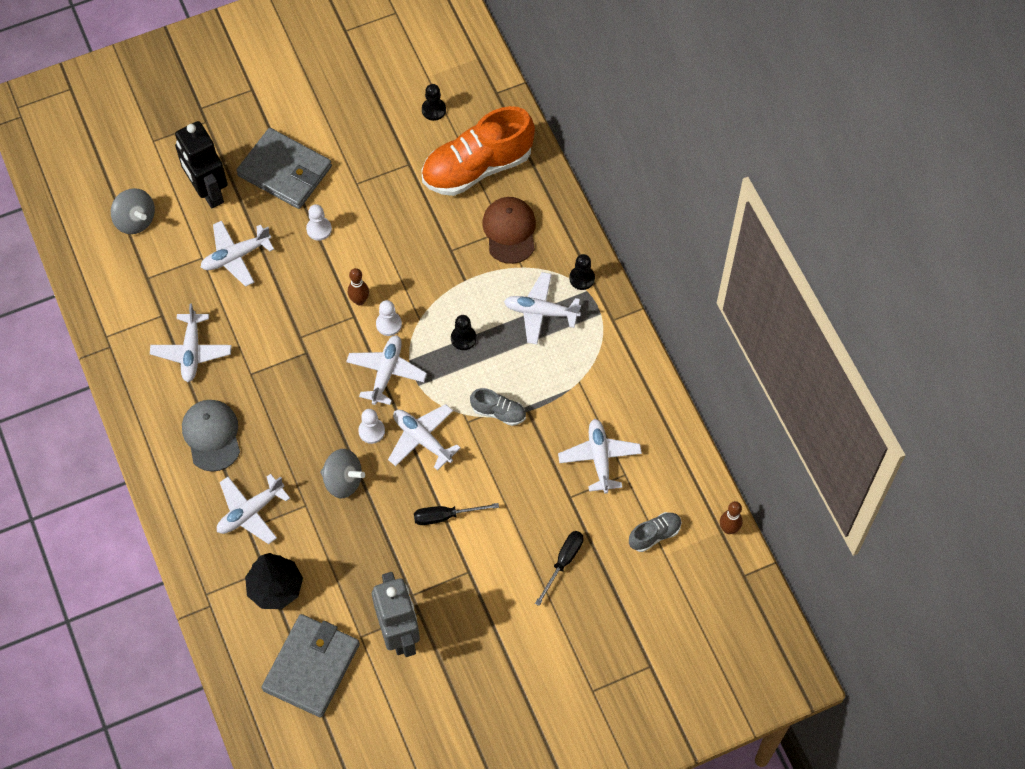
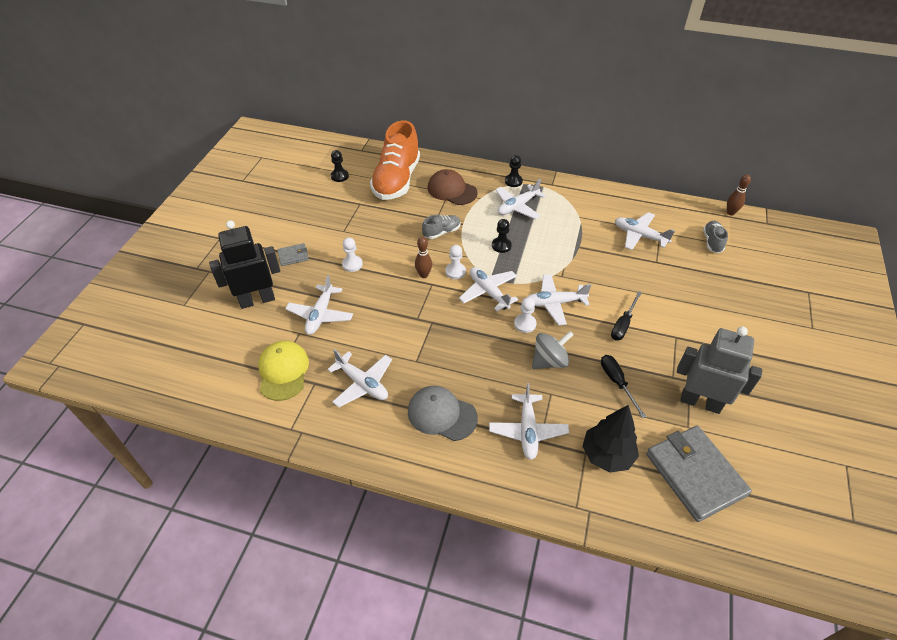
camera: 50 degrees left, 15 degrees down
(135, 220) = (225, 351): grey spinning top -> none
(153, 282) = (283, 371): none -> yellow cap
(208, 191) = (257, 300): black robot -> black robot turned 150 degrees clockwise
(285, 171) = (293, 256): grey wallet -> grey wallet, size x0.45
(498, 412) = (568, 259): grey shoe -> grey shoe (441, 232)
(563, 562) = (702, 289): black screwdriver -> black screwdriver (617, 382)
□ □ □
> **WHAT IS REQUIRED**:
From top to bottom, restate the records above exactly and omit every picture.

> **RESPONSE TO THIS TASK**:
camera: 50 degrees left, 15 degrees down
(135, 220) = (225, 351): grey spinning top -> none
(153, 282) = (283, 371): none -> yellow cap
(208, 191) = (257, 300): black robot -> black robot turned 150 degrees clockwise
(285, 171) = (293, 256): grey wallet -> grey wallet, size x0.45
(498, 412) = (568, 259): grey shoe -> grey shoe (441, 232)
(563, 562) = (702, 289): black screwdriver -> black screwdriver (617, 382)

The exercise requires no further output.